▶ **Input rows**
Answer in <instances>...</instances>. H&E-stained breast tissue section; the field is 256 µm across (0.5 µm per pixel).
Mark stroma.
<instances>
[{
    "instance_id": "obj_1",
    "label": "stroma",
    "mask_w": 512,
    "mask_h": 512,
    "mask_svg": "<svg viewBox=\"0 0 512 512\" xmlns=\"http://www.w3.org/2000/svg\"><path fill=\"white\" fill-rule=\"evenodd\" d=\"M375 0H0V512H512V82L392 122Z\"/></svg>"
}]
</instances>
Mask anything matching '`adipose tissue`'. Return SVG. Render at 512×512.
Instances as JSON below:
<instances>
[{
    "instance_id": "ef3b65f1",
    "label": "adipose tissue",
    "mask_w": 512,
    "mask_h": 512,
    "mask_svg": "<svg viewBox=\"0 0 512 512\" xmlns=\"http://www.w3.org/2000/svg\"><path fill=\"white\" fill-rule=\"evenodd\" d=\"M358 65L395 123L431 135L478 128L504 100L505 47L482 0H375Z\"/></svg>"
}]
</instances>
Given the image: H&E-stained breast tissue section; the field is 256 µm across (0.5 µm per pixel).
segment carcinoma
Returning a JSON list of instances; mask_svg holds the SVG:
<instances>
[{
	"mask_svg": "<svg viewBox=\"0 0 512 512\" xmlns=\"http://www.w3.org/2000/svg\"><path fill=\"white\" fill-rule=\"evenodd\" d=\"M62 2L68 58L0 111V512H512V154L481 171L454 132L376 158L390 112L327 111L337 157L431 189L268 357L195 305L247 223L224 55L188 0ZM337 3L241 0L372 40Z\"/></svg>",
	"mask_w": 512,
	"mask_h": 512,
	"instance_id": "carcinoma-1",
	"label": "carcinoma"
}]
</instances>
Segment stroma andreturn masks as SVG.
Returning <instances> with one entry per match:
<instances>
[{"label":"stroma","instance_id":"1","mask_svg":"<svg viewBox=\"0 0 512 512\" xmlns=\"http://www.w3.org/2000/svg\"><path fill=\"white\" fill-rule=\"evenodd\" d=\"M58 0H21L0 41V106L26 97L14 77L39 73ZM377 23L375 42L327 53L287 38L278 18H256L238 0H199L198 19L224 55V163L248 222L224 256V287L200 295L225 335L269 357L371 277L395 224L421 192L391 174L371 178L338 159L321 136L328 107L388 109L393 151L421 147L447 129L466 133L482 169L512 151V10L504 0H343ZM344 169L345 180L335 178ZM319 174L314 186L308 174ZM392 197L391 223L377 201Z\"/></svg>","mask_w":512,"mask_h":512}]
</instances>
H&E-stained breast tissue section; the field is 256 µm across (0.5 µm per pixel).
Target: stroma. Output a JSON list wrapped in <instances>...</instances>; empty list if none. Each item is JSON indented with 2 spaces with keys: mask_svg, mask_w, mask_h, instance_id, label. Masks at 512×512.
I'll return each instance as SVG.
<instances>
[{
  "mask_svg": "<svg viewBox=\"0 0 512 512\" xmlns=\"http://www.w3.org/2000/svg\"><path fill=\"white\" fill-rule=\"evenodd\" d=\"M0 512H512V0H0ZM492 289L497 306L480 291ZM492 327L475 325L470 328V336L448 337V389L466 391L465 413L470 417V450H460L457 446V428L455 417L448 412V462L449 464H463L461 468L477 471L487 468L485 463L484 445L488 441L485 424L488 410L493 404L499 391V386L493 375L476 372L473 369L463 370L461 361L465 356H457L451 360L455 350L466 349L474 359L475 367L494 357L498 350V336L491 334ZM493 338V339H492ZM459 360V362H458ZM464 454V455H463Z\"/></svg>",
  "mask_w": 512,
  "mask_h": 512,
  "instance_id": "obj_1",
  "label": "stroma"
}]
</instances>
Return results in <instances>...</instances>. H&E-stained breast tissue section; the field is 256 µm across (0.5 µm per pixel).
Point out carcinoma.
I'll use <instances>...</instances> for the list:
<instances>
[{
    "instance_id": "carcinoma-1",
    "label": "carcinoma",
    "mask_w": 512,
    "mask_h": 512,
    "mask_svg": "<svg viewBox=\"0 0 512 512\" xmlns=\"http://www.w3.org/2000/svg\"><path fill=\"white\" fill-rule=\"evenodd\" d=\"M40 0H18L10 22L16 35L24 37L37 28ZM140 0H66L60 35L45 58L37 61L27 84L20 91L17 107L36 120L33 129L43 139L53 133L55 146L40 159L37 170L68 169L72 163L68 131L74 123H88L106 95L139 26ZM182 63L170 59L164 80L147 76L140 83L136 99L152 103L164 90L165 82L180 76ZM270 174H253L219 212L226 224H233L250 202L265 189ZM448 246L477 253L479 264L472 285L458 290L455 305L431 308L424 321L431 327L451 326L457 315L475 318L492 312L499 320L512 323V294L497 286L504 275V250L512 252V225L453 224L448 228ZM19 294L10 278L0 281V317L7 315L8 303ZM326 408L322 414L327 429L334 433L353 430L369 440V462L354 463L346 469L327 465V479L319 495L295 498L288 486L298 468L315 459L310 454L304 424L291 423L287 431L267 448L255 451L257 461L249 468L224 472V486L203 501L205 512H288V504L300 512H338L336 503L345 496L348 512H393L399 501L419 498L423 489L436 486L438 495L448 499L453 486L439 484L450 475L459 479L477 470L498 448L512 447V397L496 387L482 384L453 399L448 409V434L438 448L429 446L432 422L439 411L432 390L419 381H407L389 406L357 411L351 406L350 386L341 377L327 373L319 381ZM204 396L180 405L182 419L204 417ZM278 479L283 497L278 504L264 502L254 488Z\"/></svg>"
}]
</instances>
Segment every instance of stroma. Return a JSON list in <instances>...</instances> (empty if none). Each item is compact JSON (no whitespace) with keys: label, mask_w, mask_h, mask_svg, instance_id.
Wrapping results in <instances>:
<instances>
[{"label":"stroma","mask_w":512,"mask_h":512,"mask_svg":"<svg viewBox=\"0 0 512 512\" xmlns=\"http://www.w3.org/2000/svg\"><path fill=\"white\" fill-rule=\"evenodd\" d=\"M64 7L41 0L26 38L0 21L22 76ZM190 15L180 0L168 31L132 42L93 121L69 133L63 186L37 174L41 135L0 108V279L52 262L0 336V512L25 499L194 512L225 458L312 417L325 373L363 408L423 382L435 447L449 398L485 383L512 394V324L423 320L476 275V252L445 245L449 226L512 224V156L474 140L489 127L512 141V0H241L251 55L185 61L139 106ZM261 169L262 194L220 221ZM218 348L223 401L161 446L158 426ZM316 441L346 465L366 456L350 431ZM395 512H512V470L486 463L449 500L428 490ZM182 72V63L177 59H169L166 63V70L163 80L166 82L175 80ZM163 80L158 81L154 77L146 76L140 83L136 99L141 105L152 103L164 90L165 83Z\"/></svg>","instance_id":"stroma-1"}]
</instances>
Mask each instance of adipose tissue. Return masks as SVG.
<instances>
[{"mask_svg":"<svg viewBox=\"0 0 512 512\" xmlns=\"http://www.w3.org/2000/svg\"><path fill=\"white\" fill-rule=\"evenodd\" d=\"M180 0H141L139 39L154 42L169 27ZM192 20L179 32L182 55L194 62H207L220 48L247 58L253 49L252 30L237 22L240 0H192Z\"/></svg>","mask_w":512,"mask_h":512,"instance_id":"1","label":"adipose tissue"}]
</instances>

▶ **Written problem**
Lines that include the word "across" — how many are there in the data? Answer with the number alone.

▶ **Task result**
4